> [WORK ITEM]
Copy out each line of the data that holds the word "flashlight".

> [AVAILABLE DATA]
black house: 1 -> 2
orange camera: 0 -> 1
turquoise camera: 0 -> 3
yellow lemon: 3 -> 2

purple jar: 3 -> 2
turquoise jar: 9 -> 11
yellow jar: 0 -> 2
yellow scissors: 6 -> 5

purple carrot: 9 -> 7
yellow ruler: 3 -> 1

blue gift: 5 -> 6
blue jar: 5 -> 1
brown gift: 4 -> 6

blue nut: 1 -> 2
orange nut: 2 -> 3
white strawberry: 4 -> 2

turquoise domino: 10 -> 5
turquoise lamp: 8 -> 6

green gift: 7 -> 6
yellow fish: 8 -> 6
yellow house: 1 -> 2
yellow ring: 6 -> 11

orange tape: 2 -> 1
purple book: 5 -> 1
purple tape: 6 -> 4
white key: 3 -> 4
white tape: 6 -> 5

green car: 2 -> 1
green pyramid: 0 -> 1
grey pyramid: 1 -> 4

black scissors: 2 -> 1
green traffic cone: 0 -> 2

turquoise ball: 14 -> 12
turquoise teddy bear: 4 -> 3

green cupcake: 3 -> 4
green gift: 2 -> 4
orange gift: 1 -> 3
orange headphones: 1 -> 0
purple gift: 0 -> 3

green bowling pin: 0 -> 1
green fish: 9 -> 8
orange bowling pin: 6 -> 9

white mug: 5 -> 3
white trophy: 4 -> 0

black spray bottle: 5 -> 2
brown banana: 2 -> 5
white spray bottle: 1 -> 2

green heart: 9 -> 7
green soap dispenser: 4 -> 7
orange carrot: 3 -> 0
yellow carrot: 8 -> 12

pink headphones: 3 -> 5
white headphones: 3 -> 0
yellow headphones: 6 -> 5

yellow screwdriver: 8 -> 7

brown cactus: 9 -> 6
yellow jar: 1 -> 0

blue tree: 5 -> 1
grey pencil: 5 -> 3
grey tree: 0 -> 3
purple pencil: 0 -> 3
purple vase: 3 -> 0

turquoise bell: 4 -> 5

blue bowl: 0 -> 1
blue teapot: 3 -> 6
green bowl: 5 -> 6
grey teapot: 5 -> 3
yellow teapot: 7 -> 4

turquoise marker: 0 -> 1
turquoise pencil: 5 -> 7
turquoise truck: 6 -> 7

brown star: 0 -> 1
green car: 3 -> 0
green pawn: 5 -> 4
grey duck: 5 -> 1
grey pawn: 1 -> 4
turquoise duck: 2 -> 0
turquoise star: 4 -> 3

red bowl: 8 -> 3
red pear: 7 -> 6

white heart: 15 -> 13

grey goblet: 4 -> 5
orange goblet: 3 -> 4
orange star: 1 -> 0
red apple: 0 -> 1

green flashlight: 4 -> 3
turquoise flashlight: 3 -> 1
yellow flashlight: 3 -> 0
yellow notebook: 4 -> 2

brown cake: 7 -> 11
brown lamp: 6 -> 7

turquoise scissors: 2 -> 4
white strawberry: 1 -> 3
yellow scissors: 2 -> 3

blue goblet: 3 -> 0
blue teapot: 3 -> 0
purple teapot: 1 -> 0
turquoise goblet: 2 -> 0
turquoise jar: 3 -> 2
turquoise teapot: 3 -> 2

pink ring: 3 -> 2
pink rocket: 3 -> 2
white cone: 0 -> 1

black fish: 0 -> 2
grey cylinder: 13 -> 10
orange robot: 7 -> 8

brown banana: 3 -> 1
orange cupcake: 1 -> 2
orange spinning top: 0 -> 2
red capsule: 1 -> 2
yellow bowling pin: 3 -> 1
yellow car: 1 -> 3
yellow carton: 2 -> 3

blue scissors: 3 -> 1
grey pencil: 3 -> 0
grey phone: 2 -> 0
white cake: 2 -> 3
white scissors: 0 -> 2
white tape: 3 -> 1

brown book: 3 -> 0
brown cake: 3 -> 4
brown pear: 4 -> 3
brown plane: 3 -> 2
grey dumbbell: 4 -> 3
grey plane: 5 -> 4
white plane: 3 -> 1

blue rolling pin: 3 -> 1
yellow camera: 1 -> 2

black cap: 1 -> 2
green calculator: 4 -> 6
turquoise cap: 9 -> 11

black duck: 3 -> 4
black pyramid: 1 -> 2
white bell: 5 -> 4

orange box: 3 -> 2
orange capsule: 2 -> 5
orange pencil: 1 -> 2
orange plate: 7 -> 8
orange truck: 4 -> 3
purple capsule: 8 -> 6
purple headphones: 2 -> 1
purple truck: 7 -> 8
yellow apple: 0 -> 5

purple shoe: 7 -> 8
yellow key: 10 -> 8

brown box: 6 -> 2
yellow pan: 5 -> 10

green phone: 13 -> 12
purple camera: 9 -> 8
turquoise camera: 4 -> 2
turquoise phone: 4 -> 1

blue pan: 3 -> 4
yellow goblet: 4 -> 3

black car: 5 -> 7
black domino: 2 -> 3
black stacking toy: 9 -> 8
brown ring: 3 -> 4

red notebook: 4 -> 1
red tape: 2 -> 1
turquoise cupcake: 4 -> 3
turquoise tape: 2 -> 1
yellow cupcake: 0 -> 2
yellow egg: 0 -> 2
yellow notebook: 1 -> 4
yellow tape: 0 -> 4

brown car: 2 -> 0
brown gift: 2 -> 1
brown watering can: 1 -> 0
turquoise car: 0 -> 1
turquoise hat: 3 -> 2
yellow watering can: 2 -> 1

> [COMPLETED TASK]
green flashlight: 4 -> 3
turquoise flashlight: 3 -> 1
yellow flashlight: 3 -> 0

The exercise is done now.